(Change detection data)
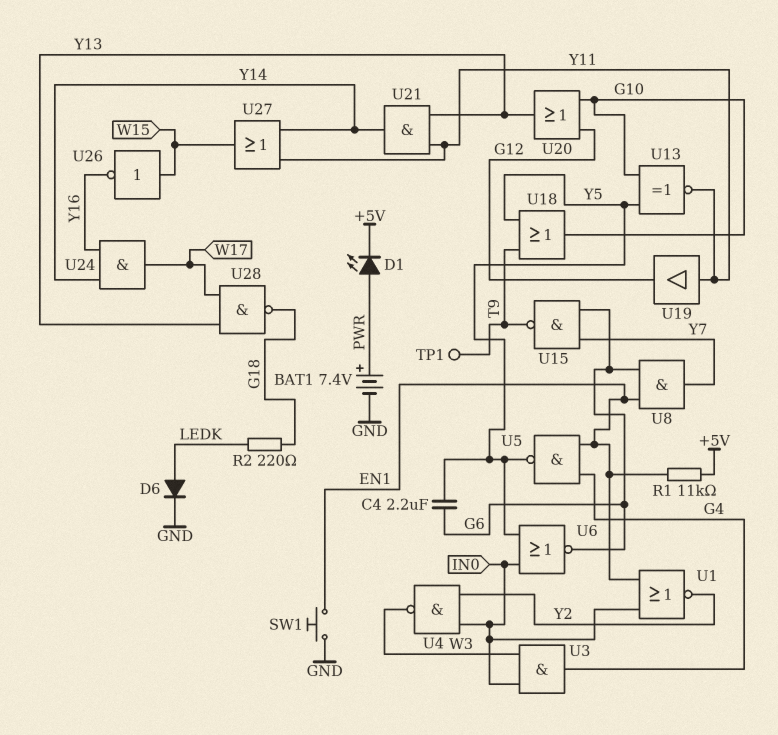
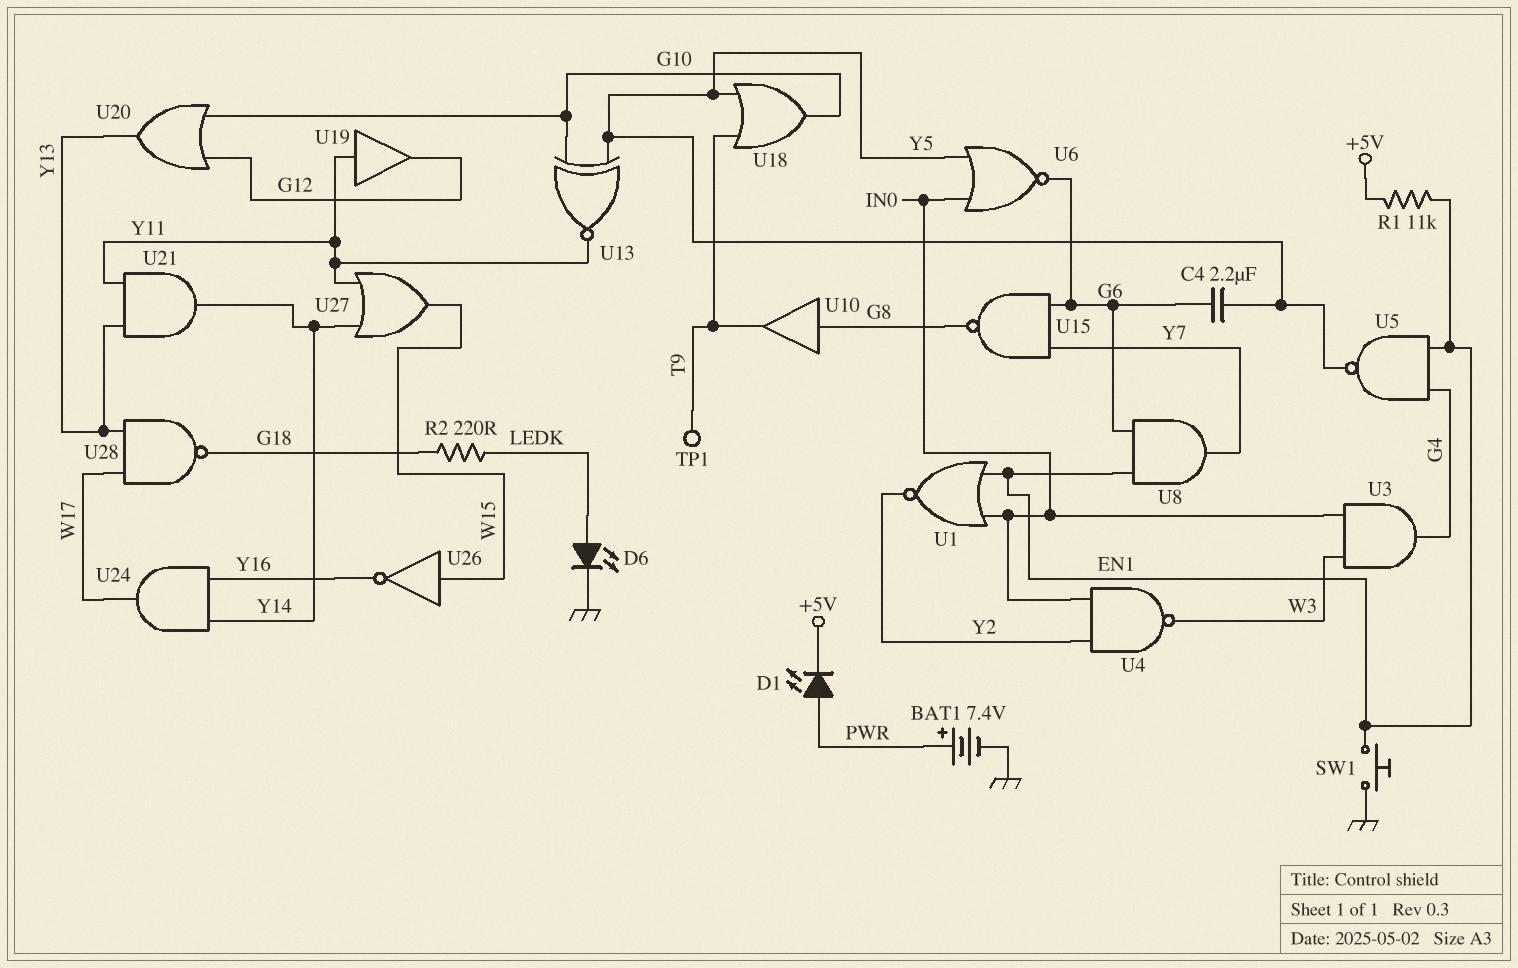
D6: diode (A LEDK, K GND) -> LED (A LEDK, K GND)
U10: none -> buffer (in G8, out T9)
U15: NAND (in G6, in Y7, out T9) -> NAND (in G6, in Y7, out G8)

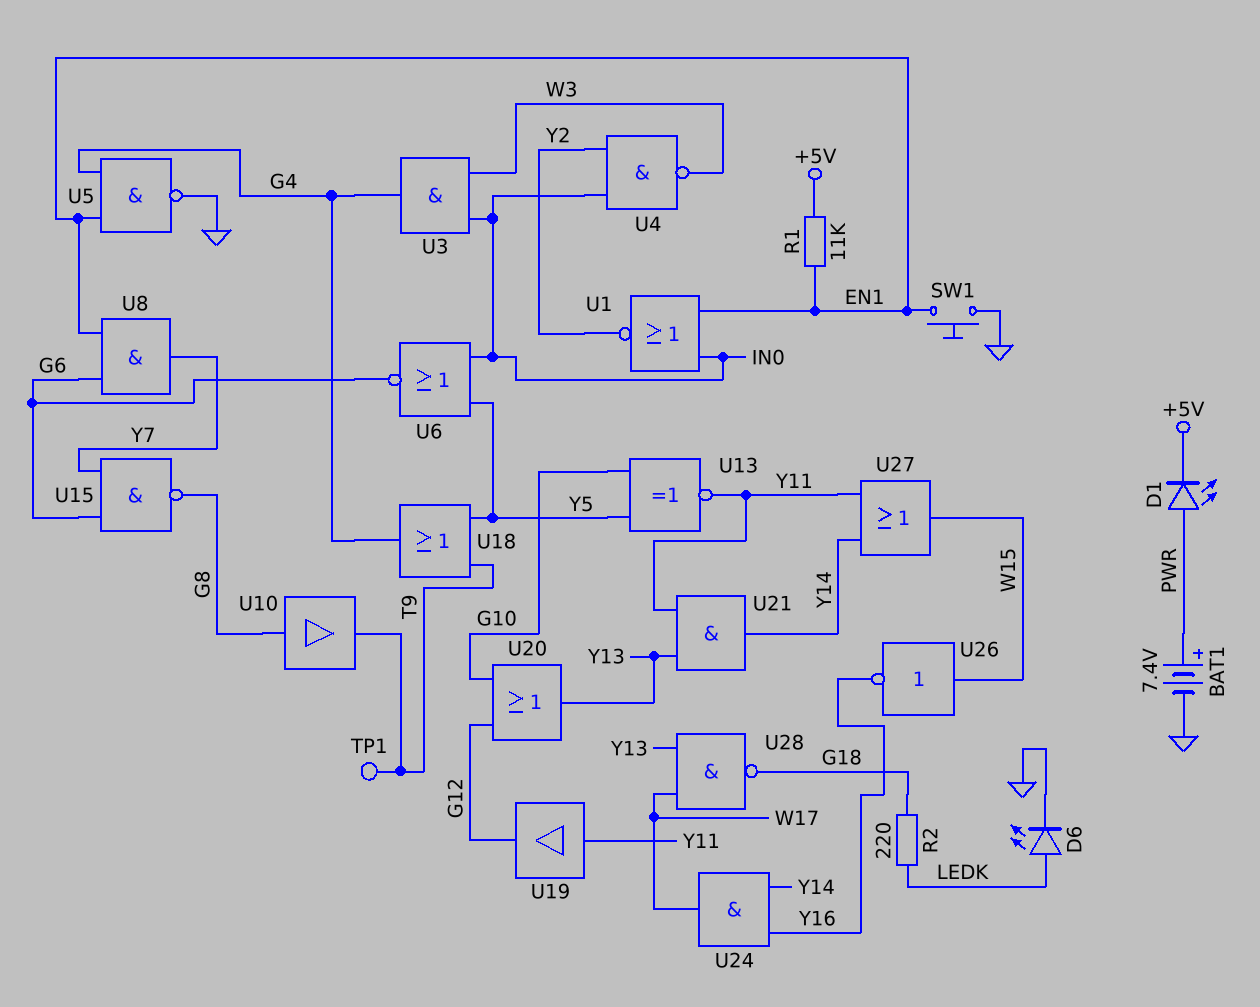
C4: 2.2uF (G6, Y5) -> none
U5: NAND (in EN1, in G4, out Y5) -> NAND (in EN1, in G4, out GND)
U18: OR (in T9, in Y5, out G10) -> OR (in T9, in Y5, out G4)

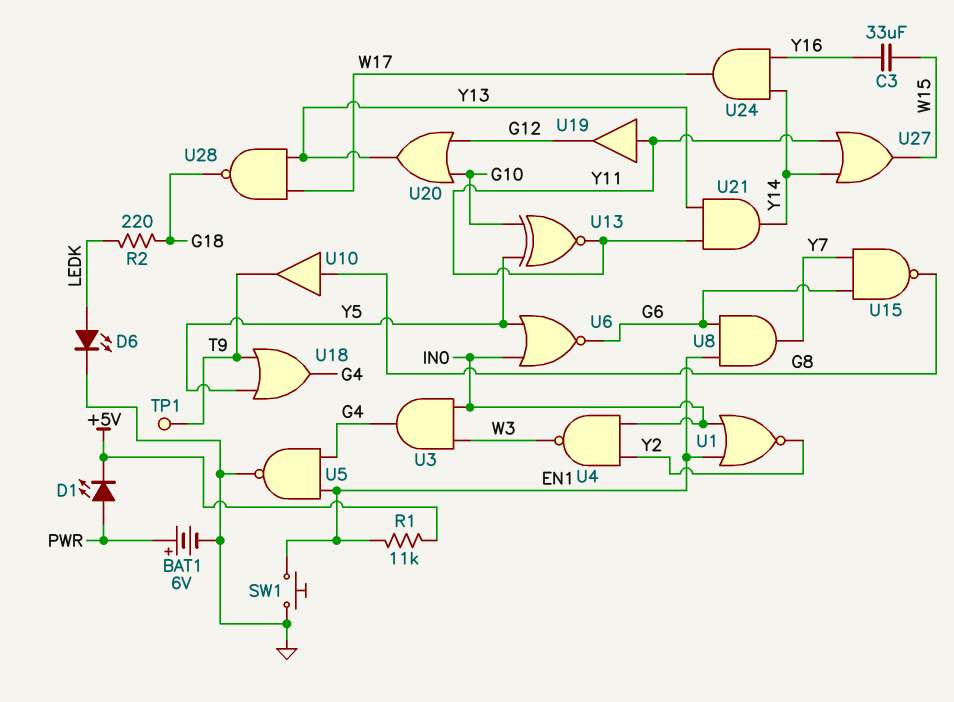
BAT1: 7.4V (plus PWR, minus GND) -> 6V (plus PWR, minus GND)
C3: none -> 33uF (W15, Y16)
U26: NOT (in W15, out Y16) -> none

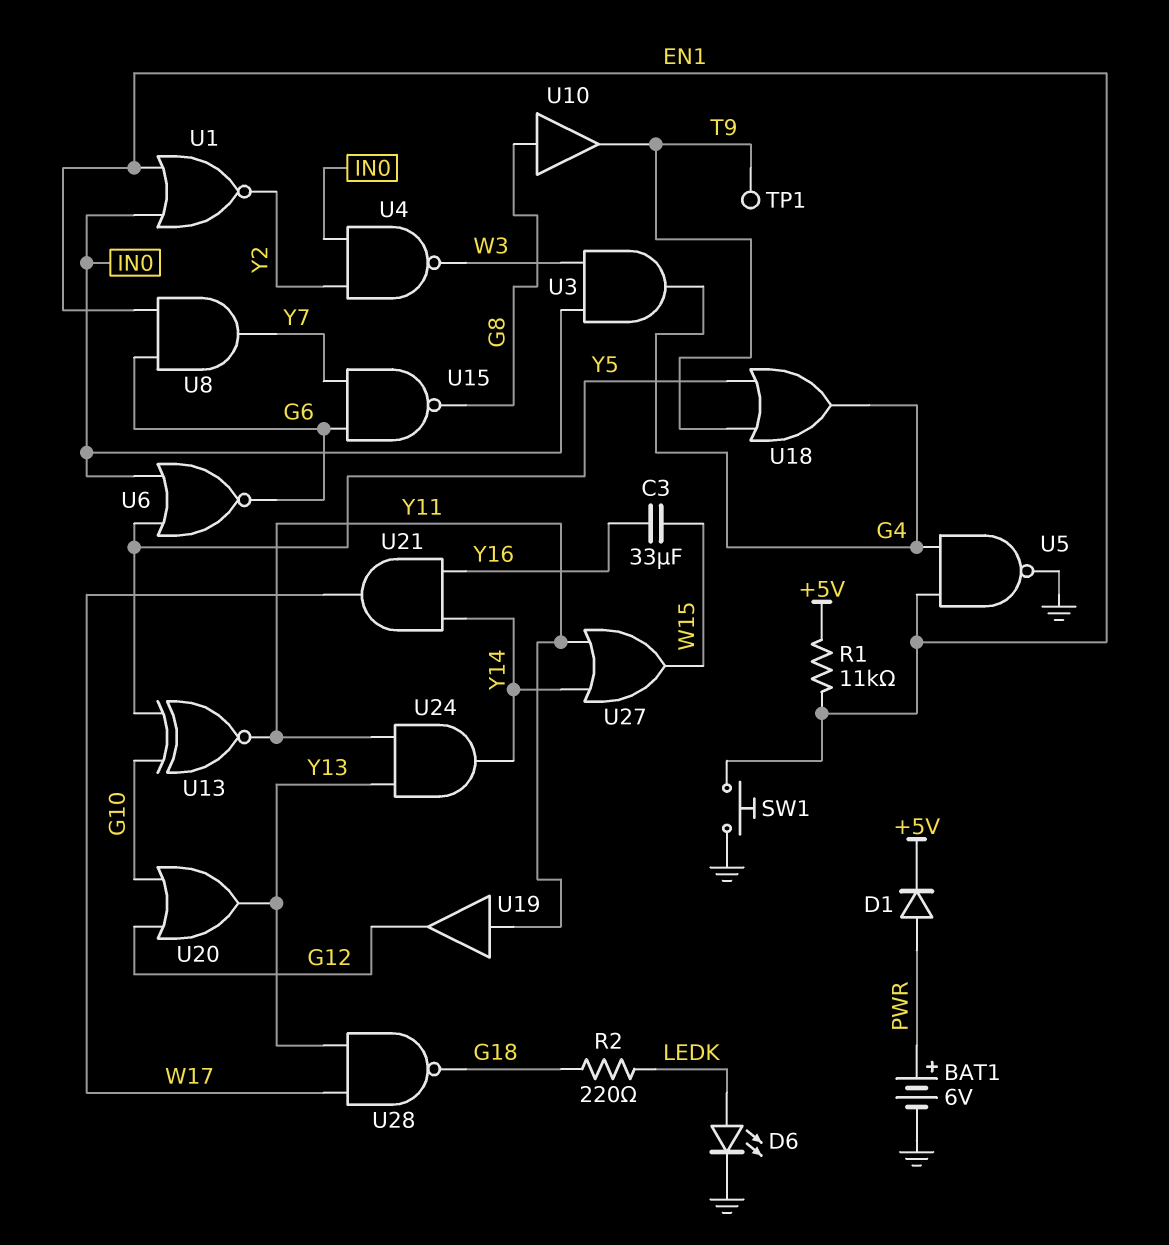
D1: LED (A PWR, K +5V) -> diode (A PWR, K +5V)
U21: AND (in Y11, in Y13, out Y14) -> AND (in Y14, in Y16, out W17)
U24: AND (in Y14, in Y16, out W17) -> AND (in Y11, in Y13, out Y14)

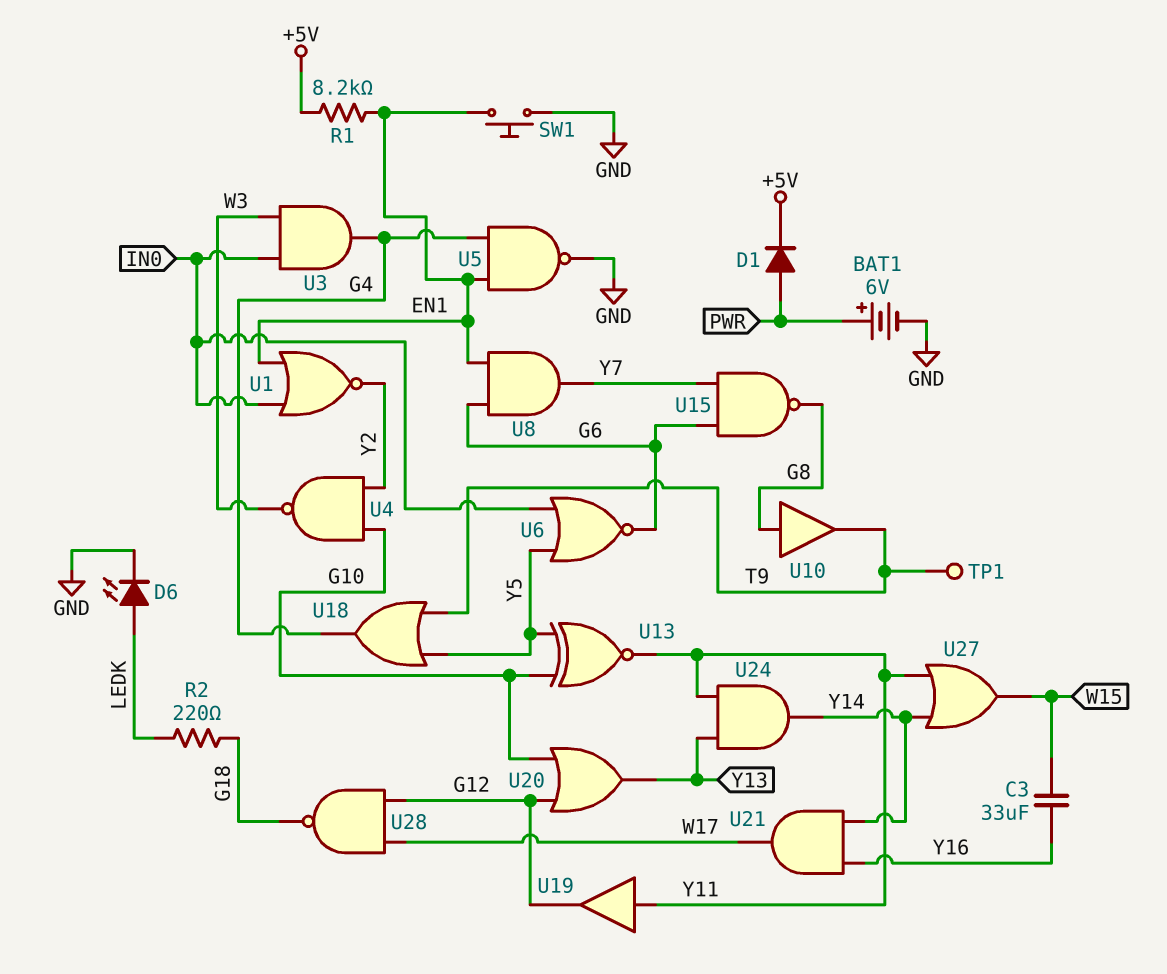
R1: 11k (+5V, EN1) -> 8.2k (+5V, EN1)
U4: NAND (in IN0, in Y2, out W3) -> NAND (in G10, in Y2, out W3)
U28: NAND (in W17, in Y13, out G18) -> NAND (in G12, in W17, out G18)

**WHAT YOU NEED TO DO:** Repeat word for word the lines starting at the one with "U24: AND (in" and ending at the final line of the records above, both included; no pictures.

**EXERCISE SOLUTION:**
U24: AND (in Y14, in Y16, out W17) -> AND (in Y11, in Y13, out Y14)

R1: 11k (+5V, EN1) -> 8.2k (+5V, EN1)
U4: NAND (in IN0, in Y2, out W3) -> NAND (in G10, in Y2, out W3)
U28: NAND (in W17, in Y13, out G18) -> NAND (in G12, in W17, out G18)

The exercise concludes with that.